- WHAT YOU SHOULD DO: Please print exactly the line containing "engine65: [217,20,255,51] ->" and every line after it to the end of the records below, and nothing more.

- MATERIAL TO PROCESS:
------------------------

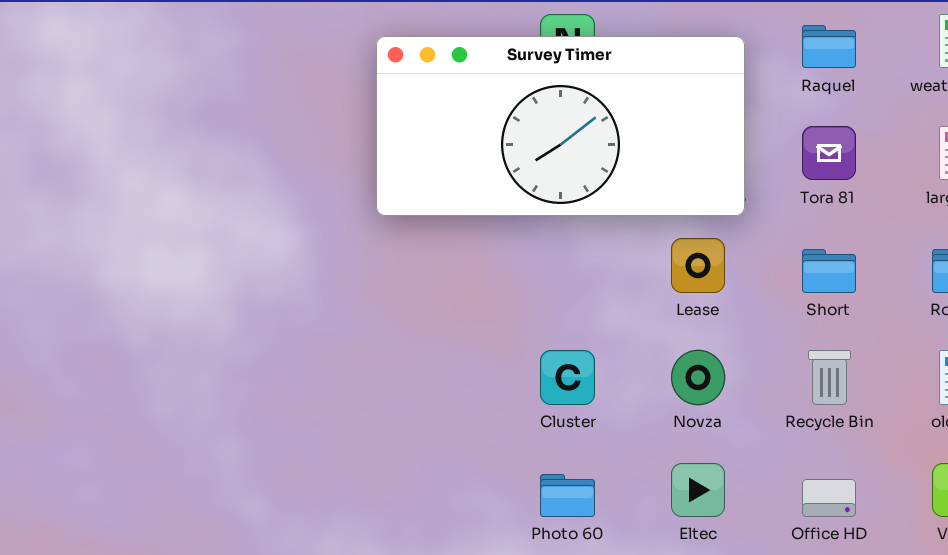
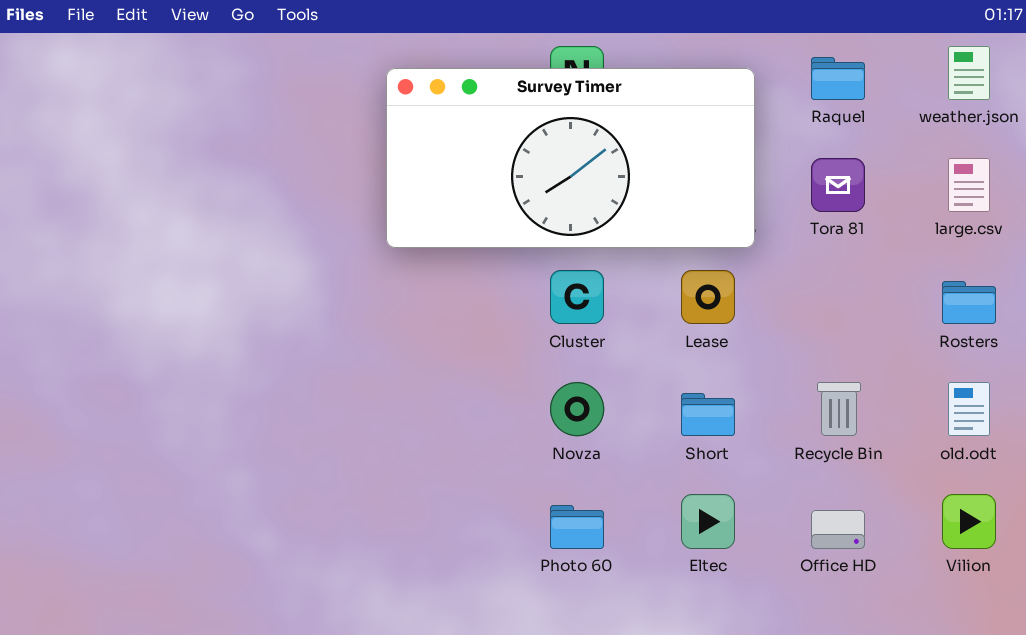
Short: [802,249,856,293] -> [681,393,735,436], moved
Cluster: [540,350,595,405] -> [550,270,604,324], moved
Novza: [671,350,725,405] -> [550,382,604,436], moved

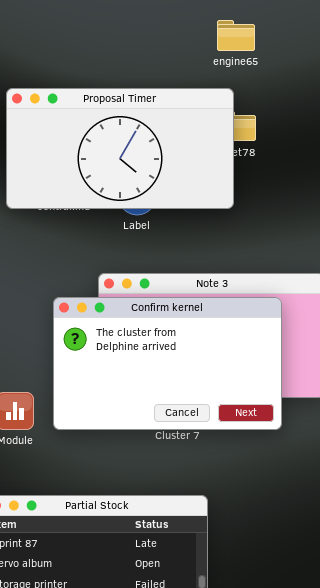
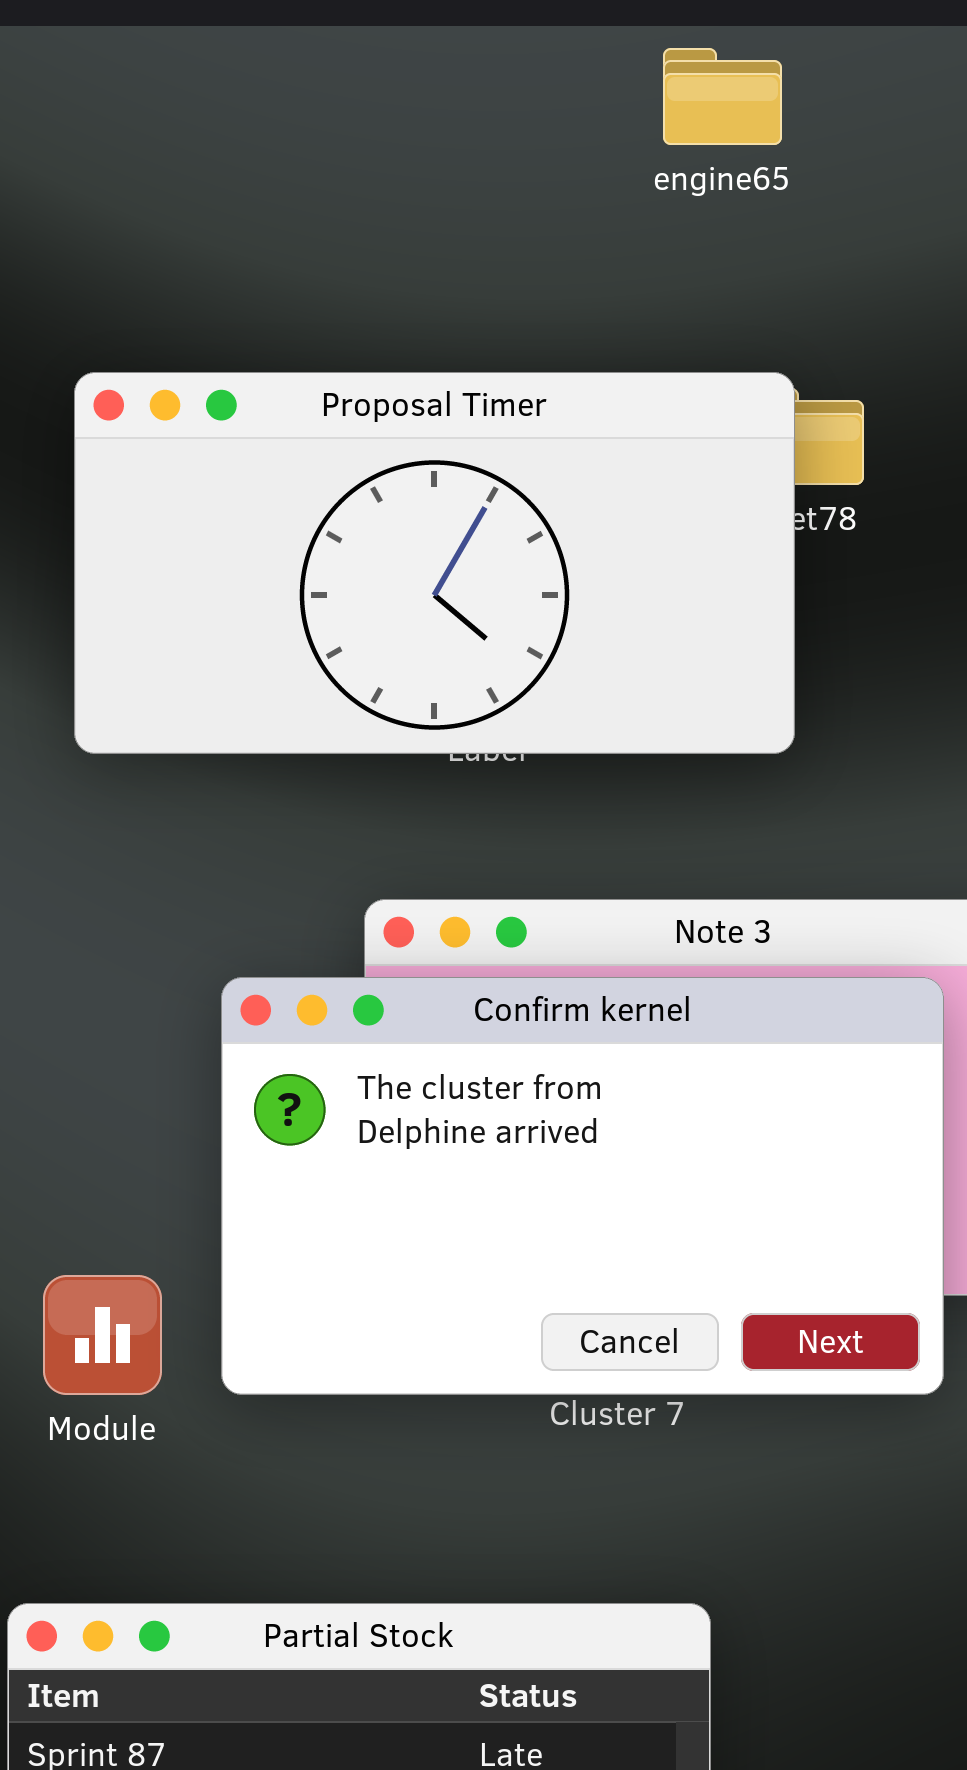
engine65: [217,20,255,51] -> [663,48,782,145], moved
Proposal Timer: [6,88,234,209] -> [74,372,795,754], moved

------------------------

- SOLUTION TO THE PROBLEM:
engine65: [217,20,255,51] -> [663,48,782,145], moved
Proposal Timer: [6,88,234,209] -> [74,372,795,754], moved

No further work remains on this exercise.